● Task prompt
An exact copy of the lines, starting at the top of the listing and ending with the line that has "- move: yellow_gobefome", is the required answer. Pictures are not part of it.

___ Listed entries ___

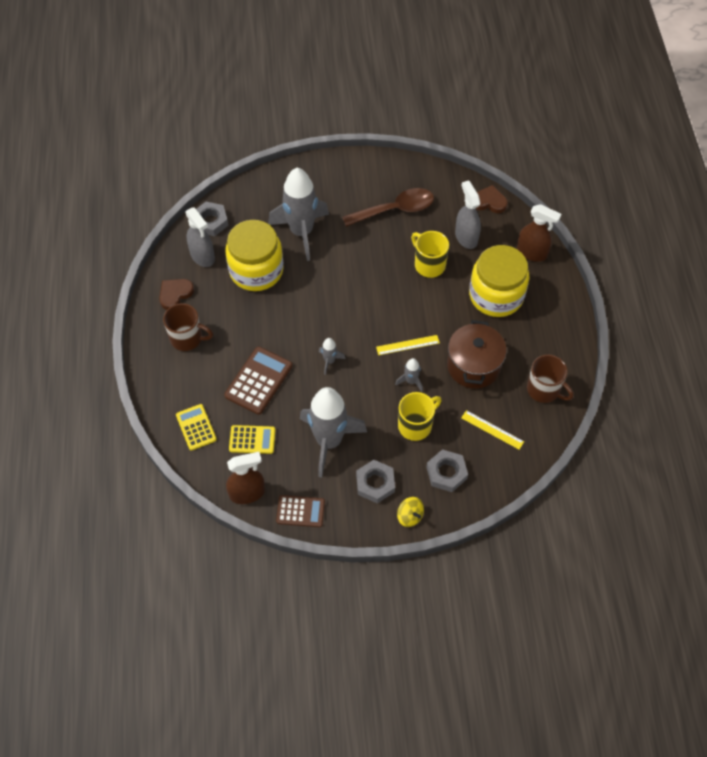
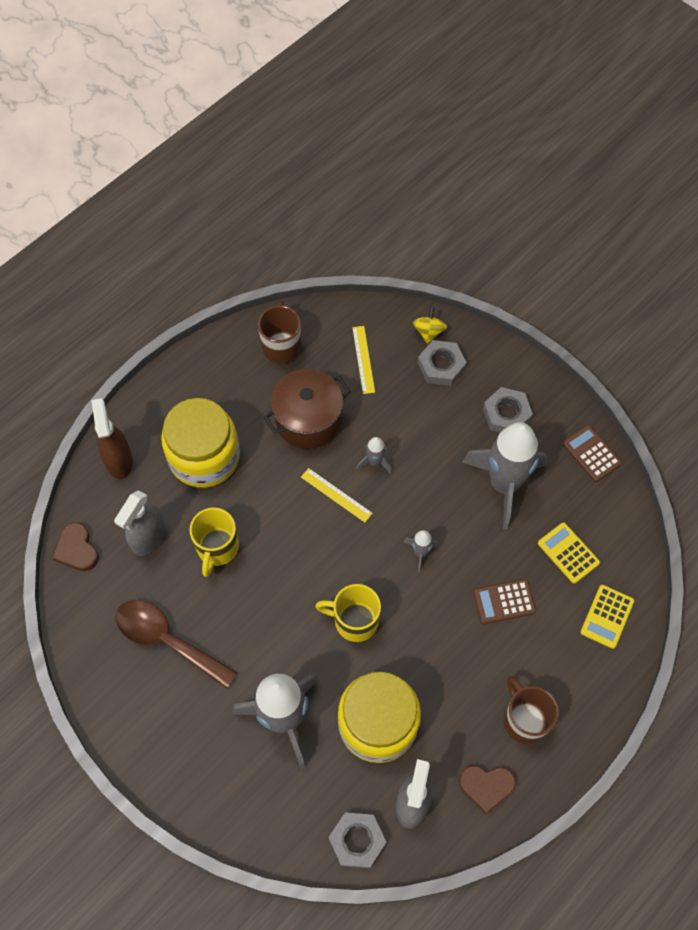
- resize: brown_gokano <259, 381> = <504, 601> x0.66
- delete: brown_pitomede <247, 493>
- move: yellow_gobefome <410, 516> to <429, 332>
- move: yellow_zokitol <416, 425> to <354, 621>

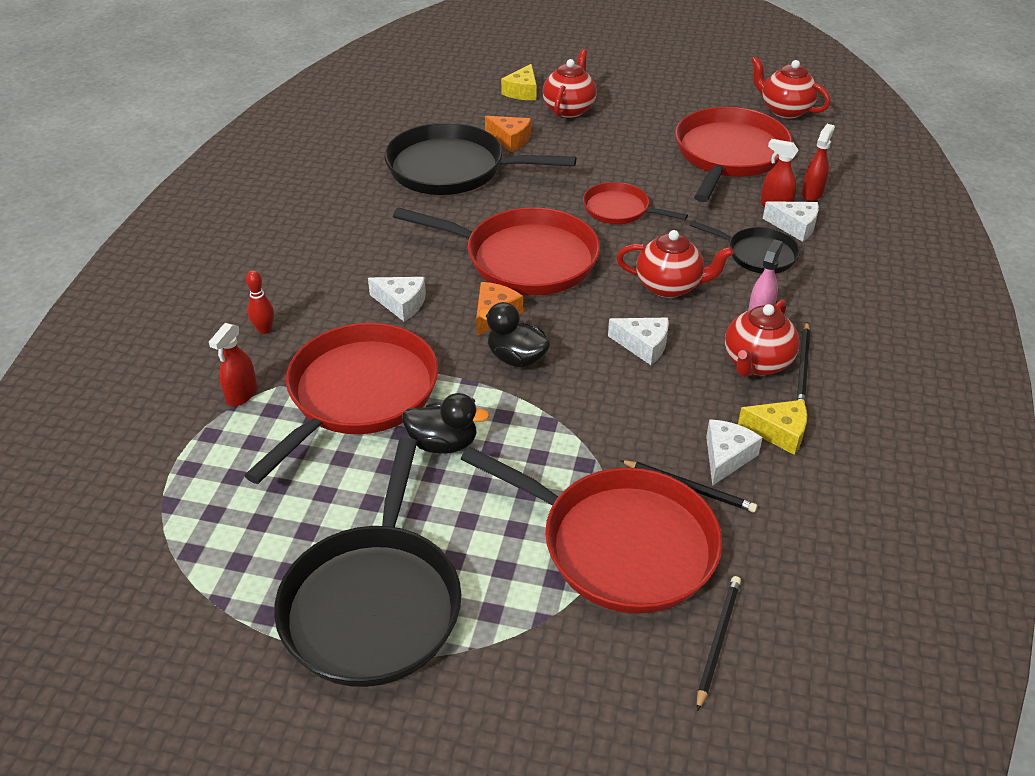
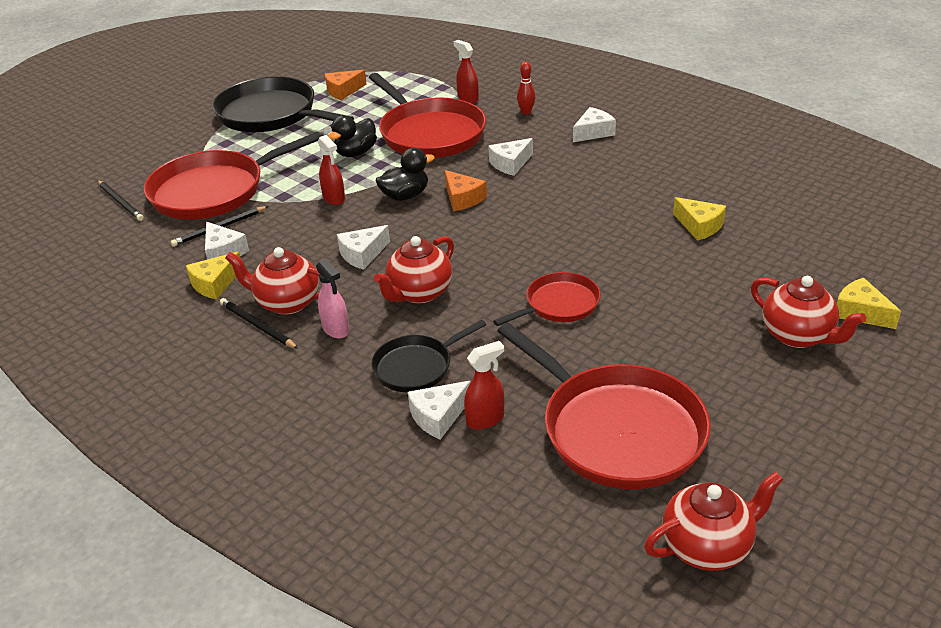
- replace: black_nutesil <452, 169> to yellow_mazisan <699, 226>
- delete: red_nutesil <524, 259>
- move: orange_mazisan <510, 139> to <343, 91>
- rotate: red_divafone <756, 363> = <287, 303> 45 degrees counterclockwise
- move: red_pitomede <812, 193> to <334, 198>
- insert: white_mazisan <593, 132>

___

● Result
- resize: brown_gokano <259, 381> = <504, 601> x0.66
- delete: brown_pitomede <247, 493>
- move: yellow_gobefome <410, 516> to <429, 332>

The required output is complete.